> [Brief]: Format every line of text in the material below as a JSON list of strings, with one string per line and no entries for blank lines. Leave the pictures out of the list.

> [The data]:
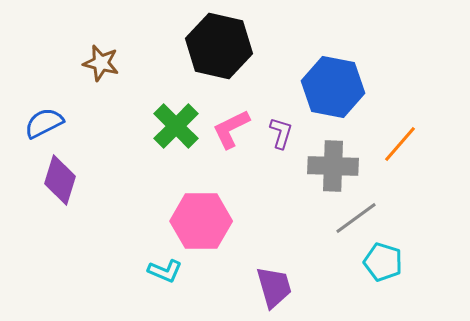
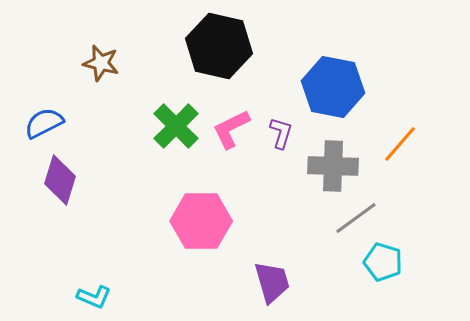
cyan L-shape: moved 71 px left, 26 px down
purple trapezoid: moved 2 px left, 5 px up
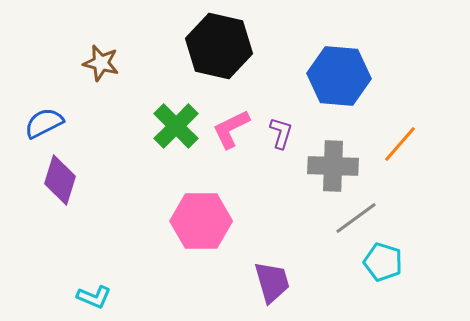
blue hexagon: moved 6 px right, 11 px up; rotated 6 degrees counterclockwise
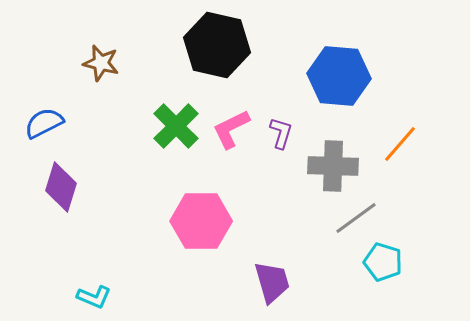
black hexagon: moved 2 px left, 1 px up
purple diamond: moved 1 px right, 7 px down
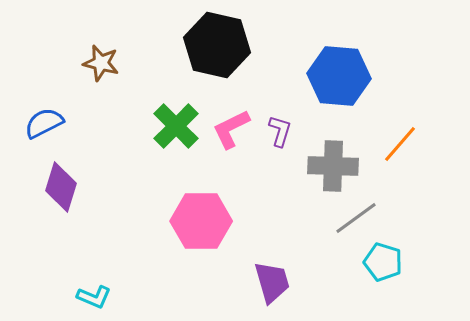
purple L-shape: moved 1 px left, 2 px up
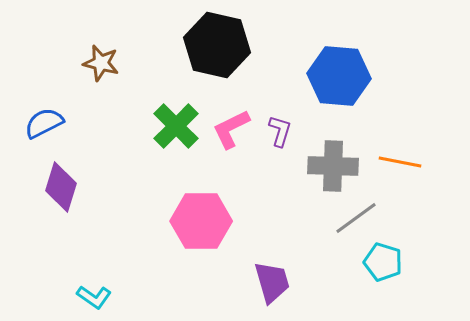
orange line: moved 18 px down; rotated 60 degrees clockwise
cyan L-shape: rotated 12 degrees clockwise
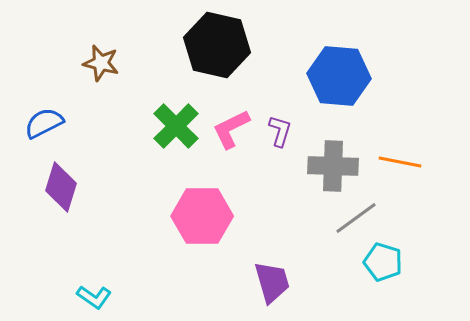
pink hexagon: moved 1 px right, 5 px up
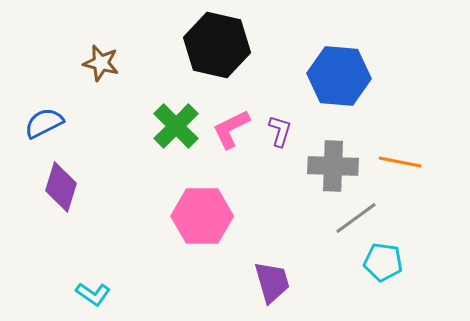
cyan pentagon: rotated 9 degrees counterclockwise
cyan L-shape: moved 1 px left, 3 px up
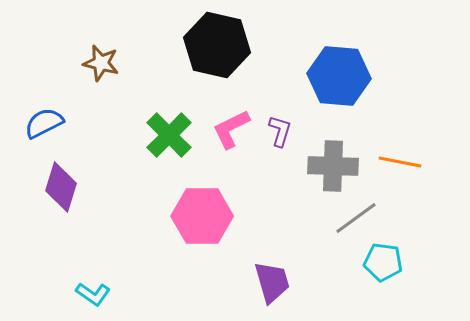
green cross: moved 7 px left, 9 px down
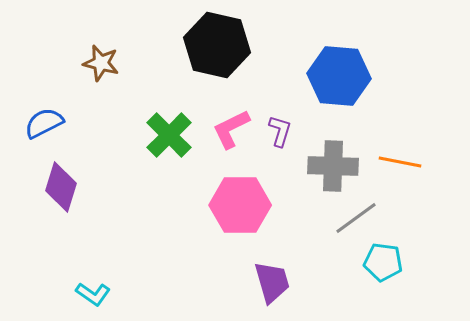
pink hexagon: moved 38 px right, 11 px up
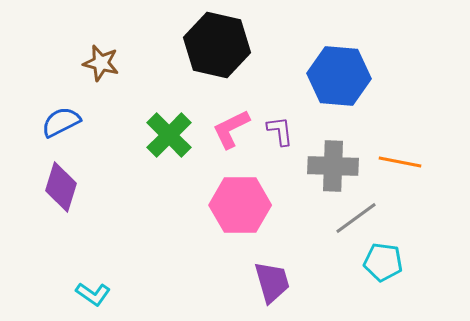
blue semicircle: moved 17 px right, 1 px up
purple L-shape: rotated 24 degrees counterclockwise
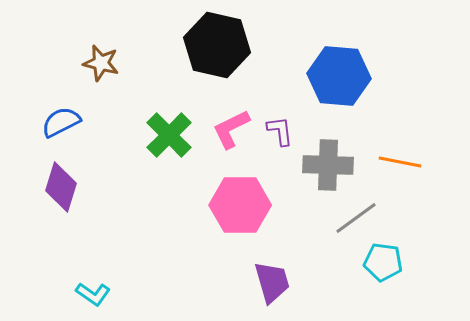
gray cross: moved 5 px left, 1 px up
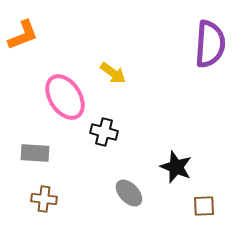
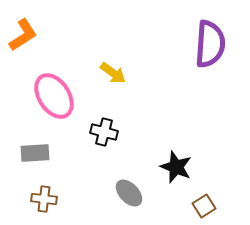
orange L-shape: rotated 12 degrees counterclockwise
pink ellipse: moved 11 px left, 1 px up
gray rectangle: rotated 8 degrees counterclockwise
brown square: rotated 30 degrees counterclockwise
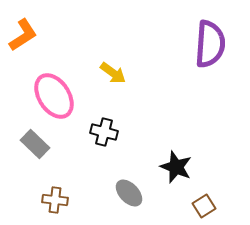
gray rectangle: moved 9 px up; rotated 48 degrees clockwise
brown cross: moved 11 px right, 1 px down
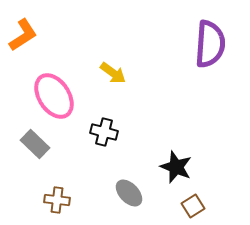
brown cross: moved 2 px right
brown square: moved 11 px left
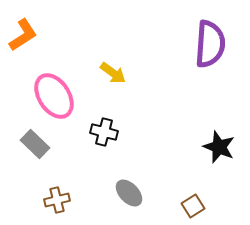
black star: moved 43 px right, 20 px up
brown cross: rotated 20 degrees counterclockwise
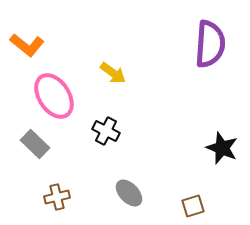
orange L-shape: moved 4 px right, 10 px down; rotated 72 degrees clockwise
black cross: moved 2 px right, 1 px up; rotated 12 degrees clockwise
black star: moved 3 px right, 1 px down
brown cross: moved 3 px up
brown square: rotated 15 degrees clockwise
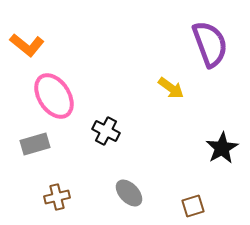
purple semicircle: rotated 24 degrees counterclockwise
yellow arrow: moved 58 px right, 15 px down
gray rectangle: rotated 60 degrees counterclockwise
black star: rotated 20 degrees clockwise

> [Result]:
[
  "cyan L-shape: moved 71 px left, 26 px down",
  "purple trapezoid: moved 2 px left, 5 px up",
  "blue hexagon: moved 6 px right, 11 px up; rotated 6 degrees counterclockwise",
  "black hexagon: moved 2 px left, 1 px up",
  "purple diamond: moved 1 px right, 7 px down",
  "purple L-shape: moved 1 px left, 2 px up",
  "orange line: moved 18 px down; rotated 60 degrees clockwise",
  "cyan L-shape: rotated 12 degrees clockwise",
  "pink hexagon: moved 1 px right, 5 px up",
  "cyan pentagon: rotated 9 degrees counterclockwise",
  "cyan L-shape: moved 1 px left, 3 px up",
  "green cross: moved 7 px left, 9 px down",
  "pink hexagon: moved 38 px right, 11 px up",
  "blue semicircle: moved 17 px right, 1 px up",
  "purple L-shape: rotated 24 degrees counterclockwise",
  "gray cross: moved 5 px left, 1 px up",
  "orange L-shape: rotated 12 degrees counterclockwise",
  "pink ellipse: moved 11 px left, 1 px up",
  "gray rectangle: rotated 8 degrees counterclockwise",
  "brown square: rotated 30 degrees counterclockwise",
  "gray rectangle: moved 9 px up; rotated 48 degrees clockwise",
  "brown cross: moved 11 px right, 1 px down",
  "brown cross: moved 2 px right",
  "brown square: moved 11 px left",
  "black star: moved 43 px right, 20 px up",
  "brown cross: rotated 20 degrees counterclockwise",
  "orange L-shape: moved 4 px right, 10 px down; rotated 72 degrees clockwise",
  "black cross: moved 2 px right, 1 px up; rotated 12 degrees clockwise",
  "black star: moved 3 px right, 1 px down",
  "brown cross: moved 3 px up",
  "brown square: rotated 15 degrees clockwise",
  "purple semicircle: rotated 24 degrees counterclockwise",
  "yellow arrow: moved 58 px right, 15 px down",
  "gray rectangle: rotated 60 degrees counterclockwise",
  "black star: rotated 20 degrees clockwise"
]